DIRECTIONS FOR THIS TASK
The answer should consist of every line in the material below that has the word "purple".

EXCERPTED DATA
[Start of section]

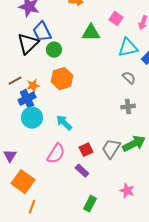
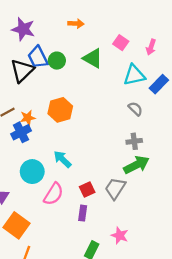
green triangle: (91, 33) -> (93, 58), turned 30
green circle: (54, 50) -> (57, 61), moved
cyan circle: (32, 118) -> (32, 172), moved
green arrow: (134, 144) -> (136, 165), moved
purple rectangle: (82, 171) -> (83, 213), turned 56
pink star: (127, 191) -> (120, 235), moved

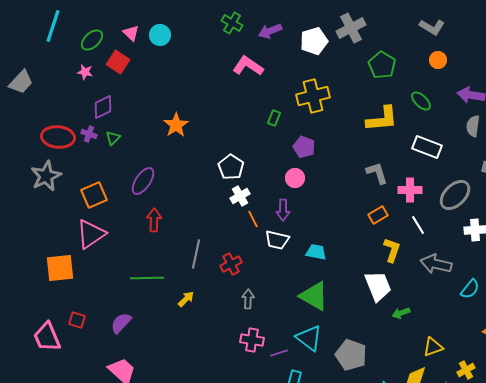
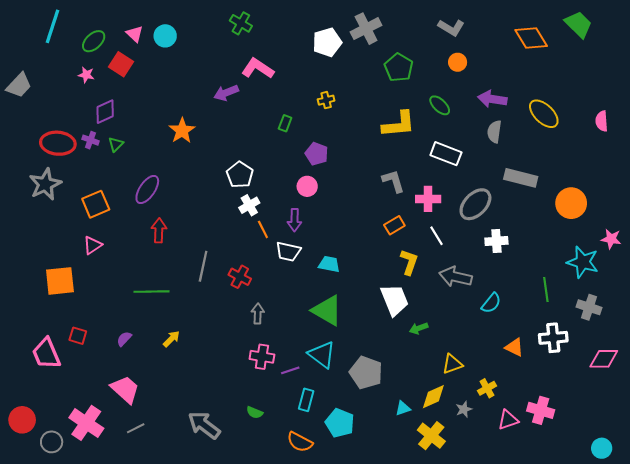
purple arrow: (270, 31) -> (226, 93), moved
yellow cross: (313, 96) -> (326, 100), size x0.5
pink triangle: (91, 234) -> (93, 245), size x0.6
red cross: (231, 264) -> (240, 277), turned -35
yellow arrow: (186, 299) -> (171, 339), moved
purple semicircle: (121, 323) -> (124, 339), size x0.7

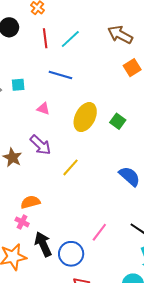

[End of section]
[Start of section]

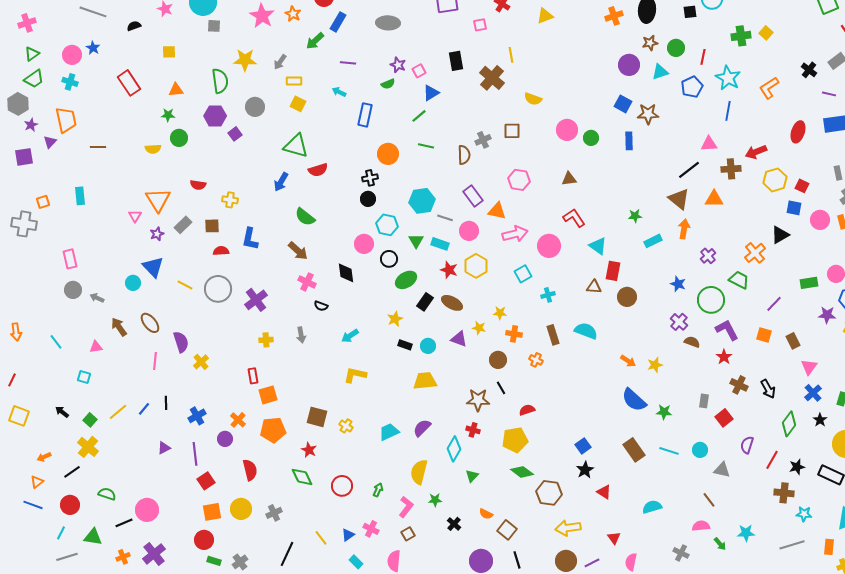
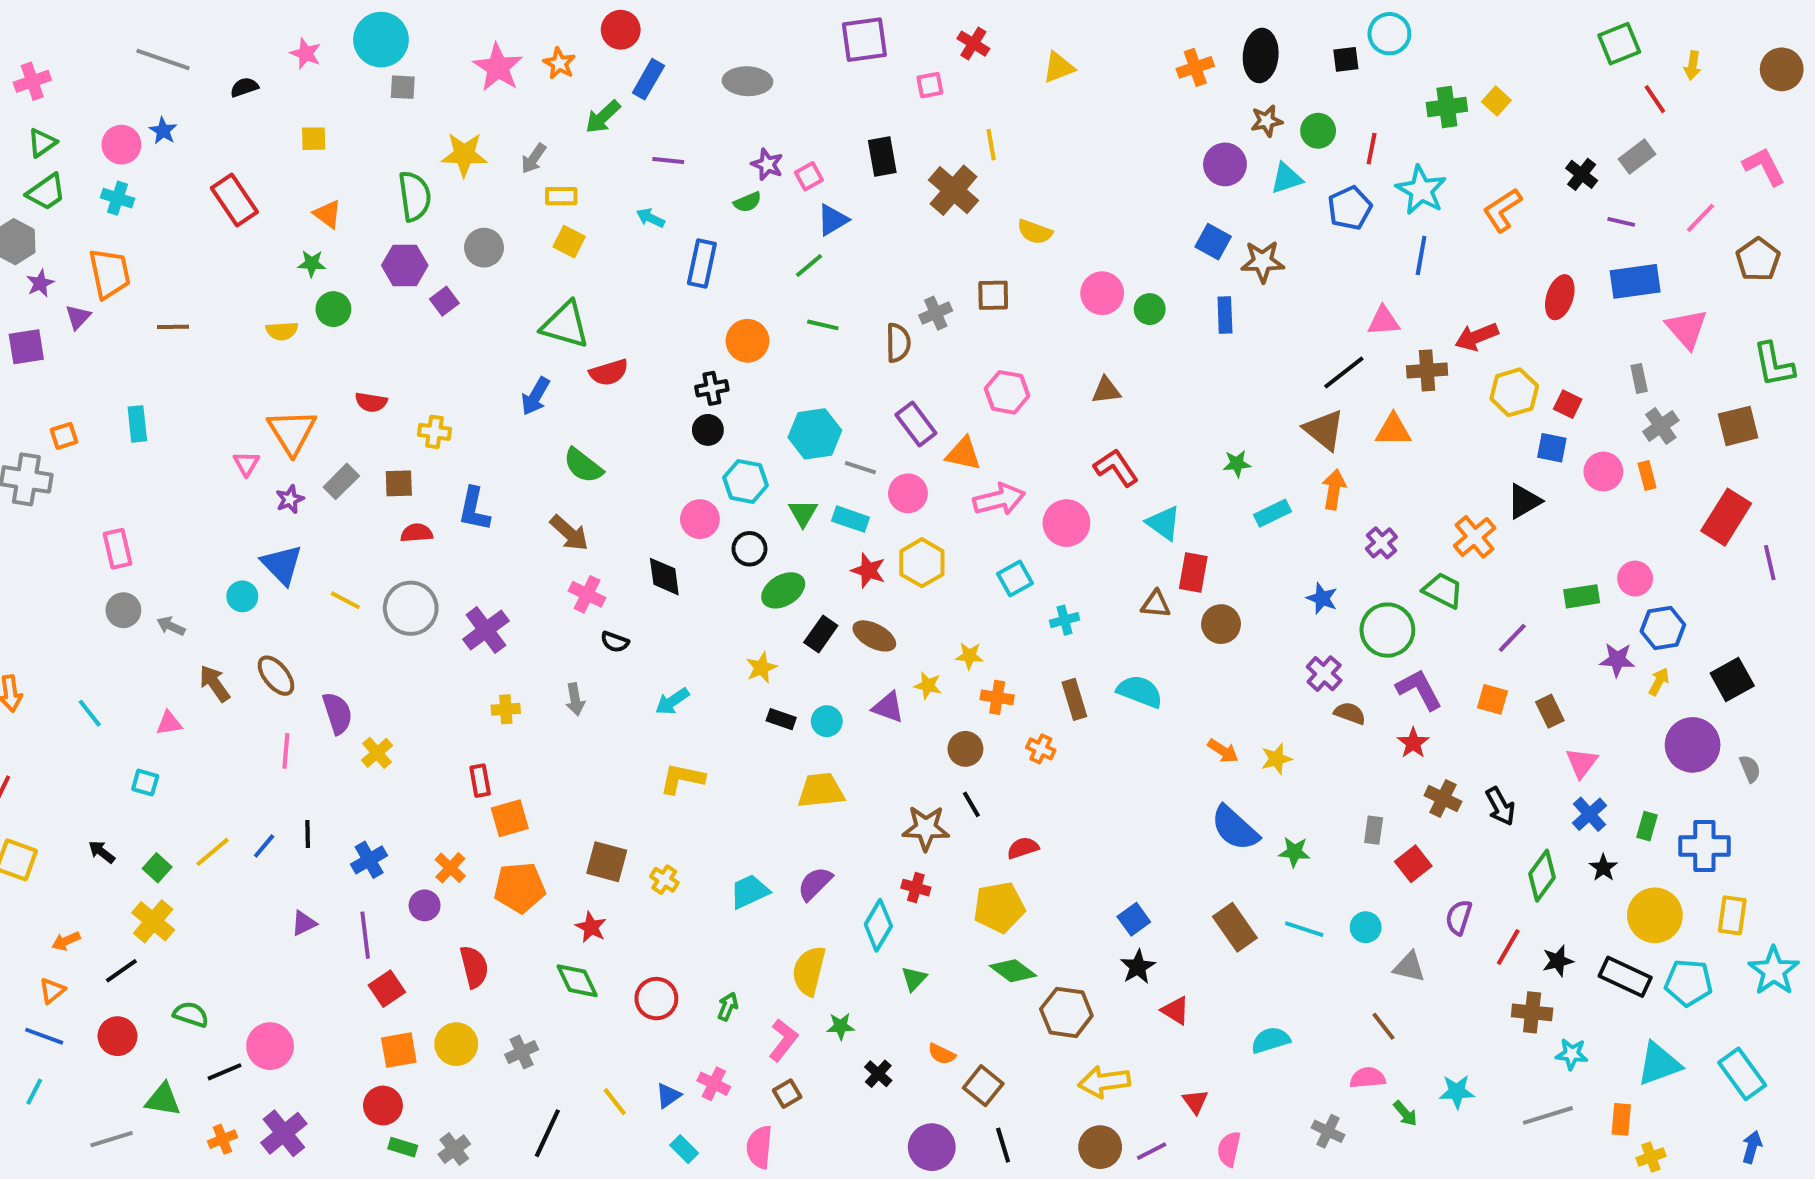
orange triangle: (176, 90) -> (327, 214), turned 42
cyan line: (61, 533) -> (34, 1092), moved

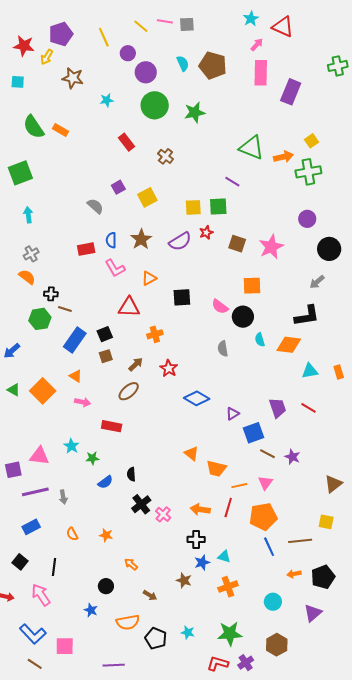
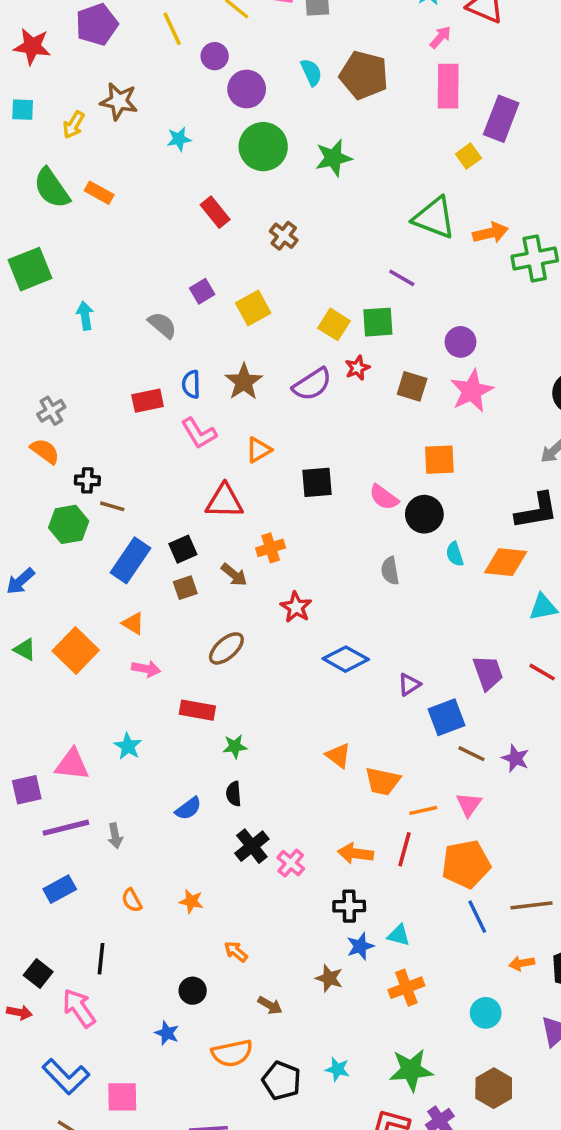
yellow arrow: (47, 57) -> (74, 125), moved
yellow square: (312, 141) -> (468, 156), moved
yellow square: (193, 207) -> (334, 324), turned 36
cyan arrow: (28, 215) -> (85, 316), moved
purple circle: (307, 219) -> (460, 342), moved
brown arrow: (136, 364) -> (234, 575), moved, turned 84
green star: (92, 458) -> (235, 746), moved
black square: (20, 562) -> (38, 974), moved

[End of section]
[Start of section]

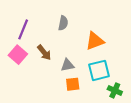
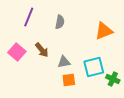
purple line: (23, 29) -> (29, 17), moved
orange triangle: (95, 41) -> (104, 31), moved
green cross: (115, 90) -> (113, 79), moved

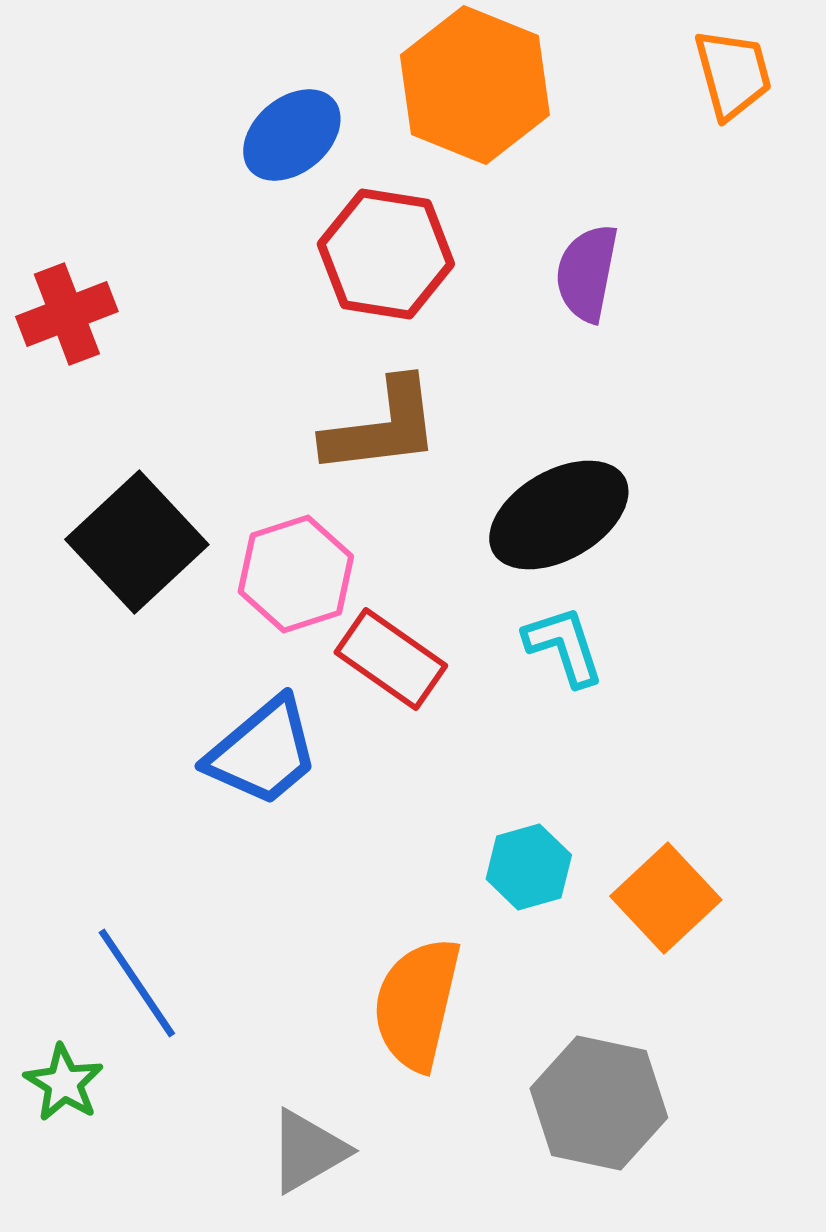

[End of section]

TASK ANSWER
purple rectangle: (82, 171) -> (83, 213), turned 56
purple arrow: (270, 31) -> (226, 93), moved
purple semicircle: (121, 323) -> (124, 339), size x0.7
purple circle: (307, 219) -> (460, 342), moved
purple line: (23, 29) -> (29, 17), moved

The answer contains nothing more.